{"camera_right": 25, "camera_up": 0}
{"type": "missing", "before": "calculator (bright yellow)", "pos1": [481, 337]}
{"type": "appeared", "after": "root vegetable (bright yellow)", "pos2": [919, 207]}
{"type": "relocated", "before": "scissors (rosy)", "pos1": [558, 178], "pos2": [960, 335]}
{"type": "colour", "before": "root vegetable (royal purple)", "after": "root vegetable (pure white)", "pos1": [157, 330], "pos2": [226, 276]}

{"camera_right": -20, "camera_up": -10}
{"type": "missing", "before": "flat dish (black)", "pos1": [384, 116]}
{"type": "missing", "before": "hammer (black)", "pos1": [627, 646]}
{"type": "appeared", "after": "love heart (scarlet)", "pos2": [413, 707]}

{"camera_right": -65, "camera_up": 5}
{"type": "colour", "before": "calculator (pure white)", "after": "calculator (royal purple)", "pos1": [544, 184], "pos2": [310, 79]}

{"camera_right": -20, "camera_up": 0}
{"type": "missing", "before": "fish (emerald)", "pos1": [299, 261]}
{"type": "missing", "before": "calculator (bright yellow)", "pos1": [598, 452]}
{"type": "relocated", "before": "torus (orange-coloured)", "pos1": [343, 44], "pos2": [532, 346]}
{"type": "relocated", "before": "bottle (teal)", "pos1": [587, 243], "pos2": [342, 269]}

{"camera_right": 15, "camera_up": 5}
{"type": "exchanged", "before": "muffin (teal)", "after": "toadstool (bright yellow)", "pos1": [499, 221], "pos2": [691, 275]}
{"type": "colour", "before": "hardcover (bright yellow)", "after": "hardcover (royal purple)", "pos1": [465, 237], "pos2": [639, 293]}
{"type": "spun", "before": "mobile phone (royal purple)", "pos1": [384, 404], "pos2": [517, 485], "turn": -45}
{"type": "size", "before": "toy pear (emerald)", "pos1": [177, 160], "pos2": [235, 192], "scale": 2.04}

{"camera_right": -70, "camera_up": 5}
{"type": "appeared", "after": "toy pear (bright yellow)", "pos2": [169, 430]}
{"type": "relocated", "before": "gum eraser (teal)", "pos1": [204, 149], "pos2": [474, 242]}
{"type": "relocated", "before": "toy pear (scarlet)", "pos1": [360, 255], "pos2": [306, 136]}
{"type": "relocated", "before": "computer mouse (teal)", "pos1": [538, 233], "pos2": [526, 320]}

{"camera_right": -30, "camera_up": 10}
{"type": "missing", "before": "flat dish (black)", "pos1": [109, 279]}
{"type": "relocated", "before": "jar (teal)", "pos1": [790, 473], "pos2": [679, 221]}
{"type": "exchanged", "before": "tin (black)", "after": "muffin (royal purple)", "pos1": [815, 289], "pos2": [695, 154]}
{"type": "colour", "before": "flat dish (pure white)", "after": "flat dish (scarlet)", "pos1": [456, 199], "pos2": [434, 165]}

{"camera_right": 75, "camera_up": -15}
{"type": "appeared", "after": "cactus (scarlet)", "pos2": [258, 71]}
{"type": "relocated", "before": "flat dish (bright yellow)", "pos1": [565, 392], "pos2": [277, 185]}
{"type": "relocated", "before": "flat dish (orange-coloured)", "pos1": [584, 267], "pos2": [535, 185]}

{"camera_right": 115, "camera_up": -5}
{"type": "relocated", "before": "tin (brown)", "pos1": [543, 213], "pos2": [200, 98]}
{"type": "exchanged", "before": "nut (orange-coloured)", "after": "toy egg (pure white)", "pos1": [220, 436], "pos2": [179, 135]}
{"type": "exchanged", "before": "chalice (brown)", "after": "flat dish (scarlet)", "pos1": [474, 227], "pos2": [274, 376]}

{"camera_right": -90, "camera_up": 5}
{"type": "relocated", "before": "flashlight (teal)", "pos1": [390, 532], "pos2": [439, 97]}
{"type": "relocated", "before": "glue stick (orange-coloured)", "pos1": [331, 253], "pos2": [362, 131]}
□ □ □ □ □ □ □
» YOUR ASSIGNMENT
Repeat all of the data exactly as given.

» WORKED SOLUTION
{"camera_right": 25, "camera_up": 0}
{"type": "missing", "before": "calculator (bright yellow)", "pos1": [481, 337]}
{"type": "appeared", "after": "root vegetable (bright yellow)", "pos2": [919, 207]}
{"type": "relocated", "before": "scissors (rosy)", "pos1": [558, 178], "pos2": [960, 335]}
{"type": "colour", "before": "root vegetable (royal purple)", "after": "root vegetable (pure white)", "pos1": [157, 330], "pos2": [226, 276]}

{"camera_right": -20, "camera_up": -10}
{"type": "missing", "before": "flat dish (black)", "pos1": [384, 116]}
{"type": "missing", "before": "hammer (black)", "pos1": [627, 646]}
{"type": "appeared", "after": "love heart (scarlet)", "pos2": [413, 707]}

{"camera_right": -65, "camera_up": 5}
{"type": "colour", "before": "calculator (pure white)", "after": "calculator (royal purple)", "pos1": [544, 184], "pos2": [310, 79]}

{"camera_right": -20, "camera_up": 0}
{"type": "missing", "before": "fish (emerald)", "pos1": [299, 261]}
{"type": "missing", "before": "calculator (bright yellow)", "pos1": [598, 452]}
{"type": "relocated", "before": "torus (orange-coloured)", "pos1": [343, 44], "pos2": [532, 346]}
{"type": "relocated", "before": "bottle (teal)", "pos1": [587, 243], "pos2": [342, 269]}

{"camera_right": 15, "camera_up": 5}
{"type": "exchanged", "before": "muffin (teal)", "after": "toadstool (bright yellow)", "pos1": [499, 221], "pos2": [691, 275]}
{"type": "colour", "before": "hardcover (bright yellow)", "after": "hardcover (royal purple)", "pos1": [465, 237], "pos2": [639, 293]}
{"type": "spun", "before": "mobile phone (royal purple)", "pos1": [384, 404], "pos2": [517, 485], "turn": -45}
{"type": "size", "before": "toy pear (emerald)", "pos1": [177, 160], "pos2": [235, 192], "scale": 2.04}

{"camera_right": -70, "camera_up": 5}
{"type": "appeared", "after": "toy pear (bright yellow)", "pos2": [169, 430]}
{"type": "relocated", "before": "gum eraser (teal)", "pos1": [204, 149], "pos2": [474, 242]}
{"type": "relocated", "before": "toy pear (scarlet)", "pos1": [360, 255], "pos2": [306, 136]}
{"type": "relocated", "before": "computer mouse (teal)", "pos1": [538, 233], "pos2": [526, 320]}

{"camera_right": -30, "camera_up": 10}
{"type": "missing", "before": "flat dish (black)", "pos1": [109, 279]}
{"type": "relocated", "before": "jar (teal)", "pos1": [790, 473], "pos2": [679, 221]}
{"type": "exchanged", "before": "tin (black)", "after": "muffin (royal purple)", "pos1": [815, 289], "pos2": [695, 154]}
{"type": "colour", "before": "flat dish (pure white)", "after": "flat dish (scarlet)", "pos1": [456, 199], "pos2": [434, 165]}

{"camera_right": 75, "camera_up": -15}
{"type": "appeared", "after": "cactus (scarlet)", "pos2": [258, 71]}
{"type": "relocated", "before": "flat dish (bright yellow)", "pos1": [565, 392], "pos2": [277, 185]}
{"type": "relocated", "before": "flat dish (orange-coloured)", "pos1": [584, 267], "pos2": [535, 185]}

{"camera_right": 115, "camera_up": -5}
{"type": "relocated", "before": "tin (brown)", "pos1": [543, 213], "pos2": [200, 98]}
{"type": "exchanged", "before": "nut (orange-coloured)", "after": "toy egg (pure white)", "pos1": [220, 436], "pos2": [179, 135]}
{"type": "exchanged", "before": "chalice (brown)", "after": "flat dish (scarlet)", "pos1": [474, 227], "pos2": [274, 376]}

{"camera_right": -90, "camera_up": 5}
{"type": "relocated", "before": "flashlight (teal)", "pos1": [390, 532], "pos2": [439, 97]}
{"type": "relocated", "before": "glue stick (orange-coloured)", "pos1": [331, 253], "pos2": [362, 131]}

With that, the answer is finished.